● INSTRUCTIONS FOR THE TASK
Below are some records. Return exactly the lines from the one with "black trapezoid: rotated" to the one with "yellow hexagon at", and nothing else.

BEGIN DATA

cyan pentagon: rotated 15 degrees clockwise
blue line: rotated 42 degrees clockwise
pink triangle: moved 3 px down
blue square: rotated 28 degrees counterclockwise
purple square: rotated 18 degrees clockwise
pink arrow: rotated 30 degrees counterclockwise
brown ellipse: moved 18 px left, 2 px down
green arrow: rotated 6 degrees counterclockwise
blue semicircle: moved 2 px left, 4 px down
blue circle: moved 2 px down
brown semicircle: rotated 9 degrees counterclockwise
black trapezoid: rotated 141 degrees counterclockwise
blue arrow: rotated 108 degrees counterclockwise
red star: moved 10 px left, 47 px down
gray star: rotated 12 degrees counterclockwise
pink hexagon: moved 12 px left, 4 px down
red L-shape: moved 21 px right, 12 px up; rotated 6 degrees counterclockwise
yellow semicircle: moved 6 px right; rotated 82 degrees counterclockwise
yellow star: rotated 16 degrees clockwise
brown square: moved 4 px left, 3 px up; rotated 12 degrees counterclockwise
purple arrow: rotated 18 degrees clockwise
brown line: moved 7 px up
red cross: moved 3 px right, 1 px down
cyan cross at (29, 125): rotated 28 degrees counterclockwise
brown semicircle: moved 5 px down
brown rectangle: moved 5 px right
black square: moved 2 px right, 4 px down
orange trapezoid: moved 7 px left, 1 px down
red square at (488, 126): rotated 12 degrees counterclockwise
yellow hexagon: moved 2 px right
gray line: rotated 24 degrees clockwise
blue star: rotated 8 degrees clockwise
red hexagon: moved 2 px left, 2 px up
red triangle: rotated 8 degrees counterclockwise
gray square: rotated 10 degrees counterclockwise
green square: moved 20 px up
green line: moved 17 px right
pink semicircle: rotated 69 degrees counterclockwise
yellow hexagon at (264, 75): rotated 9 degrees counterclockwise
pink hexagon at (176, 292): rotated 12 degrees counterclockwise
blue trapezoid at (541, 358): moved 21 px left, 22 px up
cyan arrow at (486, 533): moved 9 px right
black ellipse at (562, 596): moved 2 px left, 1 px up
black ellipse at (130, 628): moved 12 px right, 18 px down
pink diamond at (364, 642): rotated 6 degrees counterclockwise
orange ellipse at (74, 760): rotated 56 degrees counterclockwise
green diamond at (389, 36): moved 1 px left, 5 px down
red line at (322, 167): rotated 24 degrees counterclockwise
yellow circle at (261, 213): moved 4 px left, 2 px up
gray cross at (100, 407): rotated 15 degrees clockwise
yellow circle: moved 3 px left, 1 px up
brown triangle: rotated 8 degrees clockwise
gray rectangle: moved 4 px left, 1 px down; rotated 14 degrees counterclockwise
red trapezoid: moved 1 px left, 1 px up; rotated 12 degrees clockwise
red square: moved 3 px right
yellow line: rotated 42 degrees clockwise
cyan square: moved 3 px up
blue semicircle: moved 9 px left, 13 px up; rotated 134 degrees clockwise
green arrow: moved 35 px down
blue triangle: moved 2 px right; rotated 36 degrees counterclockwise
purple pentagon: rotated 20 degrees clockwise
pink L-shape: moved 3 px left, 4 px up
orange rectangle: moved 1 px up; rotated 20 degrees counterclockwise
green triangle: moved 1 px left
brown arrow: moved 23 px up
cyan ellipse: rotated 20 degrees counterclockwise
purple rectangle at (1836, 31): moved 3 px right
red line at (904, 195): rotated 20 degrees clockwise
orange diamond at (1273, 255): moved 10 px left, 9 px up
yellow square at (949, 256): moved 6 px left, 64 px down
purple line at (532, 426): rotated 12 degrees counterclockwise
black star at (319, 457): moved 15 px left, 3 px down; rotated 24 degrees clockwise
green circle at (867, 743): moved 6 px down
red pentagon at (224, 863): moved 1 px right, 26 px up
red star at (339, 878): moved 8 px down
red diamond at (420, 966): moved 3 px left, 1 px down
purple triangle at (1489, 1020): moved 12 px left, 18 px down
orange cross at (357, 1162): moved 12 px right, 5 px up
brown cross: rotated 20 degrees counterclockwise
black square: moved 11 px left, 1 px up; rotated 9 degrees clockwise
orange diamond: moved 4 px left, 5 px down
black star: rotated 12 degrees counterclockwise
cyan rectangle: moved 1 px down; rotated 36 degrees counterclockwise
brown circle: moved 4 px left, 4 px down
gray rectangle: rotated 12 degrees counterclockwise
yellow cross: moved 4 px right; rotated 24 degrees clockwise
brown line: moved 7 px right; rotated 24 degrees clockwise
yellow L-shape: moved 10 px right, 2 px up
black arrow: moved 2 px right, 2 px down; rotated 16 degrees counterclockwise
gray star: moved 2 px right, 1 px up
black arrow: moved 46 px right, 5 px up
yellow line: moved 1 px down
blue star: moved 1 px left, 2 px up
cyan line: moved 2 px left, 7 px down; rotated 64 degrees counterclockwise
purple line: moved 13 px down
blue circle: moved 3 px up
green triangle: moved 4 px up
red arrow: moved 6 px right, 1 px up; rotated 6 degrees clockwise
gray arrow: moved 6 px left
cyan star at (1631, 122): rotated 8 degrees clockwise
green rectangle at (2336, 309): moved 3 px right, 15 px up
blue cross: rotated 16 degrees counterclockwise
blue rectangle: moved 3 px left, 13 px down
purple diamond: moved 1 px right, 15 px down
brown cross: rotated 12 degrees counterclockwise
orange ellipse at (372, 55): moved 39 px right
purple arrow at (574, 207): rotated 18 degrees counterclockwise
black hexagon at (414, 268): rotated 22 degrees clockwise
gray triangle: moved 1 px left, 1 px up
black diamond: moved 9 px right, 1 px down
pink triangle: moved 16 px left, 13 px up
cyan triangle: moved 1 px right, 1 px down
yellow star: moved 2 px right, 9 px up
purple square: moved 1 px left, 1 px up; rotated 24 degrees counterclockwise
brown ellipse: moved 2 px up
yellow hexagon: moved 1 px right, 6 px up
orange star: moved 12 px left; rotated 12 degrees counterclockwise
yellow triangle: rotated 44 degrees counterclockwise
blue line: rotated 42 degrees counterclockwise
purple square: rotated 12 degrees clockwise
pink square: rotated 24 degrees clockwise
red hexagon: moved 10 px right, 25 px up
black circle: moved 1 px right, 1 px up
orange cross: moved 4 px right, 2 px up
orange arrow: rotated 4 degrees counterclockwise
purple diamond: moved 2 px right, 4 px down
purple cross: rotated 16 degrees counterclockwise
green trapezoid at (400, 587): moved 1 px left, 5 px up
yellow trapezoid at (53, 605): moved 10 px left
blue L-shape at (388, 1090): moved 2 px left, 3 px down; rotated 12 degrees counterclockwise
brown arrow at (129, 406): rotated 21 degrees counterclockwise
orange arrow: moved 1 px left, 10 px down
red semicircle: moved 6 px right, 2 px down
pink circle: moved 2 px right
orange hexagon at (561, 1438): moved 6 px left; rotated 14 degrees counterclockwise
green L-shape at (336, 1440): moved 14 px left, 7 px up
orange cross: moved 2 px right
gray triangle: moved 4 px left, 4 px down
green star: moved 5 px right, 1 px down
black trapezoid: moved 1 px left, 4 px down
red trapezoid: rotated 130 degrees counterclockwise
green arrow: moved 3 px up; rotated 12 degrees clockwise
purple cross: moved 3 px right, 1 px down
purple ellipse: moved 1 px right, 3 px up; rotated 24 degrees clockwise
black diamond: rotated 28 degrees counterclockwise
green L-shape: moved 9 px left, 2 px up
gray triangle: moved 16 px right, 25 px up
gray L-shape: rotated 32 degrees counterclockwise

END DATA

● RESPONSE TO THE TASK
black trapezoid: rotated 141 degrees counterclockwise
blue arrow: rotated 108 degrees counterclockwise
red star: moved 10 px left, 47 px down
gray star: rotated 12 degrees counterclockwise
pink hexagon: moved 12 px left, 4 px down
red L-shape: moved 21 px right, 12 px up; rotated 6 degrees counterclockwise
yellow semicircle: moved 6 px right; rotated 82 degrees counterclockwise
yellow star: rotated 16 degrees clockwise
brown square: moved 4 px left, 3 px up; rotated 12 degrees counterclockwise
purple arrow: rotated 18 degrees clockwise
brown line: moved 7 px up
red cross: moved 3 px right, 1 px down
cyan cross at (29, 125): rotated 28 degrees counterclockwise
brown semicircle: moved 5 px down
brown rectangle: moved 5 px right
black square: moved 2 px right, 4 px down
orange trapezoid: moved 7 px left, 1 px down
red square at (488, 126): rotated 12 degrees counterclockwise
yellow hexagon: moved 2 px right
gray line: rotated 24 degrees clockwise
blue star: rotated 8 degrees clockwise
red hexagon: moved 2 px left, 2 px up
red triangle: rotated 8 degrees counterclockwise
gray square: rotated 10 degrees counterclockwise
green square: moved 20 px up
green line: moved 17 px right
pink semicircle: rotated 69 degrees counterclockwise
yellow hexagon at (264, 75): rotated 9 degrees counterclockwise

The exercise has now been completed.